Questions about scene geometry
=-=-=
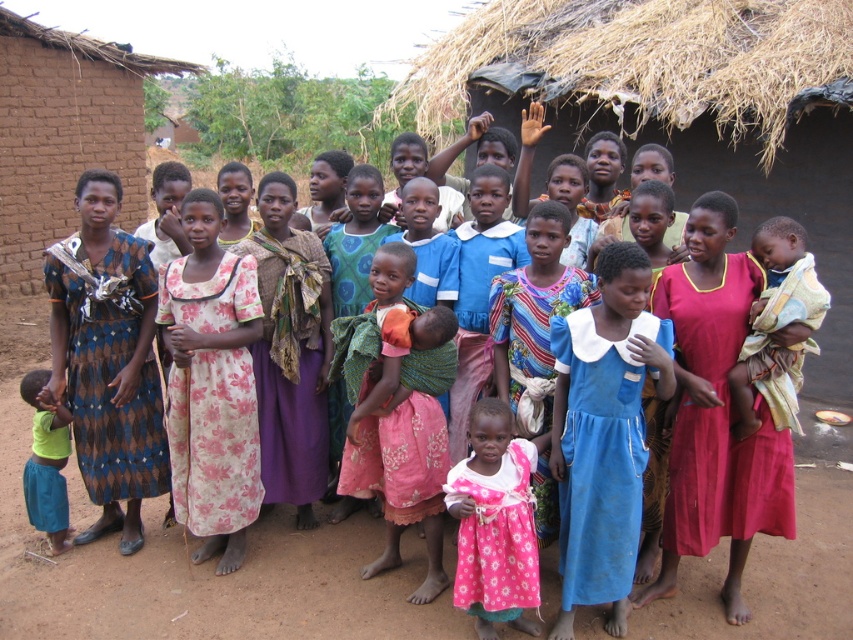
Is purple textured dress at center above green fabric shirt at lower left?

Correct, purple textured dress at center is located above green fabric shirt at lower left.

Describe the element at coordinates (289, 353) in the screenshot. I see `purple textured dress at center` at that location.

Locate an element on the screen. This screenshot has height=640, width=853. purple textured dress at center is located at coordinates (289, 353).

Who is positioned more to the left, floral cotton dress at center or green fabric shirt at lower left?

Positioned to the left is green fabric shirt at lower left.

Does floral cotton dress at center appear under green fabric shirt at lower left?

No, floral cotton dress at center is not below green fabric shirt at lower left.

Does point (161, 304) come closer to viewer compared to point (48, 456)?

Yes, it is in front of point (48, 456).

The image size is (853, 640). Find the location of `floral cotton dress at center`. floral cotton dress at center is located at coordinates (213, 442).

Who is positioned more to the left, floral cotton dress at center or purple textured dress at center?

floral cotton dress at center is more to the left.

Who is more distant from viewer, [247,449] or [312,330]?

Point [312,330]

Which is behind, point (230, 417) or point (260, 216)?

Positioned behind is point (260, 216).

Where is `floral cotton dress at center`? floral cotton dress at center is located at coordinates (x=213, y=442).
=-=-=
• _TASK DIRECTIONS_
Please copy out, word for word, the part of the records that opens with the line containing "Point [312,330]" and continues through the end of the records.

• _EXERCISE RESPONSE_
Point [312,330]

Which is behind, point (230, 417) or point (260, 216)?

Positioned behind is point (260, 216).

Where is `floral cotton dress at center`? floral cotton dress at center is located at coordinates (x=213, y=442).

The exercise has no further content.